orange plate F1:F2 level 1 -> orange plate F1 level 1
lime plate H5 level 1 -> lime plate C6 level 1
+++
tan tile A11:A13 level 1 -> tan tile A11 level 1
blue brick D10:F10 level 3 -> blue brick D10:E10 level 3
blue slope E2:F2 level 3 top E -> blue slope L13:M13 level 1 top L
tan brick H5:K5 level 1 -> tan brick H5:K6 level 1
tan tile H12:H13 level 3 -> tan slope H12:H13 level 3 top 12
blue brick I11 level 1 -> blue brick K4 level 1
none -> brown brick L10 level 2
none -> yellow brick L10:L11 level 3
+++
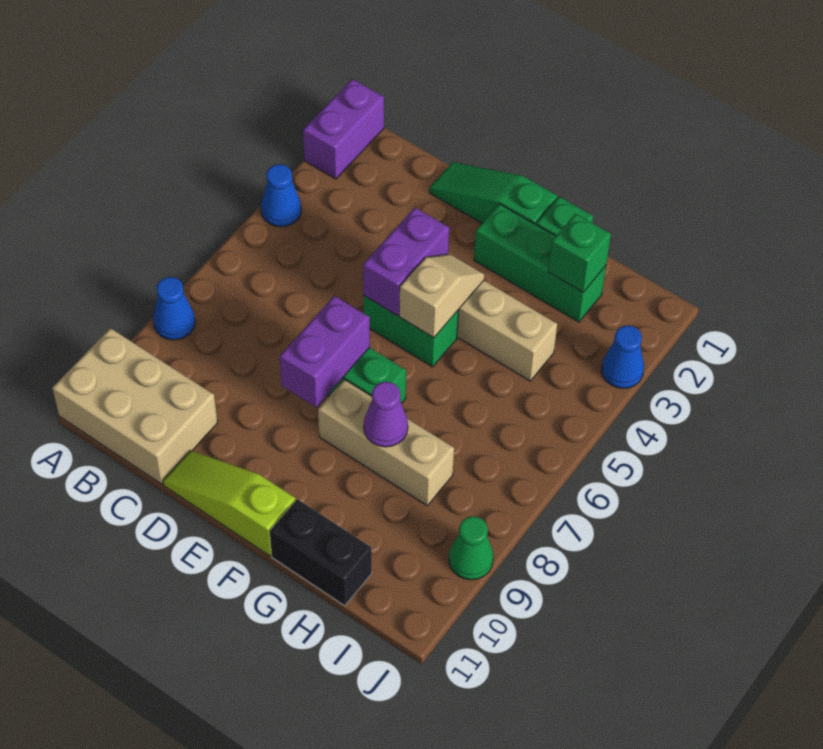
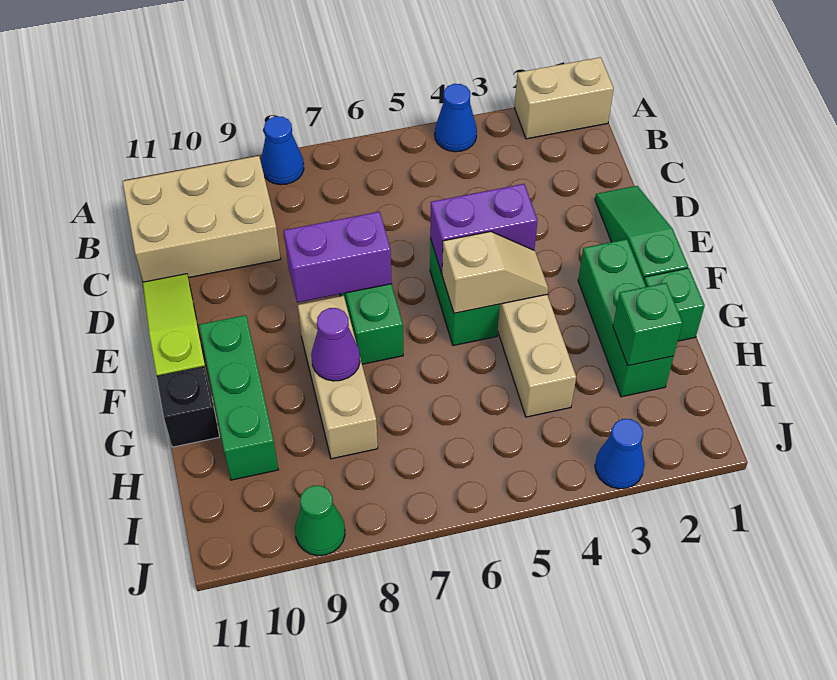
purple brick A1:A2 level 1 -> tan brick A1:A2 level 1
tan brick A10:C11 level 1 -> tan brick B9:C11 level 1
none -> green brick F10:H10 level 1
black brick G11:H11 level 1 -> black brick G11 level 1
+++
(TASK OBJECTIVE):
Using the entries above, extract exactly the span from the line with "purple brick A1:A2" to the line with "black brick G11:H11", both lines included; leave out everything else.

(WORKED SOLUTION):
purple brick A1:A2 level 1 -> tan brick A1:A2 level 1
tan brick A10:C11 level 1 -> tan brick B9:C11 level 1
none -> green brick F10:H10 level 1
black brick G11:H11 level 1 -> black brick G11 level 1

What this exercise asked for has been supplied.